Stored data entries
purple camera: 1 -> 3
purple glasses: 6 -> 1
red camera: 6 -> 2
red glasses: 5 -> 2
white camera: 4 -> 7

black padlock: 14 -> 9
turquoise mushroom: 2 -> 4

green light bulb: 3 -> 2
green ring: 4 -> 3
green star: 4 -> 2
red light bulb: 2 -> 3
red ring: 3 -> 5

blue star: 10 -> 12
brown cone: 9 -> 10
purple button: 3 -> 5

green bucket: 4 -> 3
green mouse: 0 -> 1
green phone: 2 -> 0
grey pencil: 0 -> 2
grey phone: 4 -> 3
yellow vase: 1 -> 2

▶ **Assignment**: Give back, exactly and with nothing added, the lines from the line containing "turquoise mushroom: 2 -> 4" through the final line of the records above, both of them included.

▶ **Completed exercise**:
turquoise mushroom: 2 -> 4

green light bulb: 3 -> 2
green ring: 4 -> 3
green star: 4 -> 2
red light bulb: 2 -> 3
red ring: 3 -> 5

blue star: 10 -> 12
brown cone: 9 -> 10
purple button: 3 -> 5

green bucket: 4 -> 3
green mouse: 0 -> 1
green phone: 2 -> 0
grey pencil: 0 -> 2
grey phone: 4 -> 3
yellow vase: 1 -> 2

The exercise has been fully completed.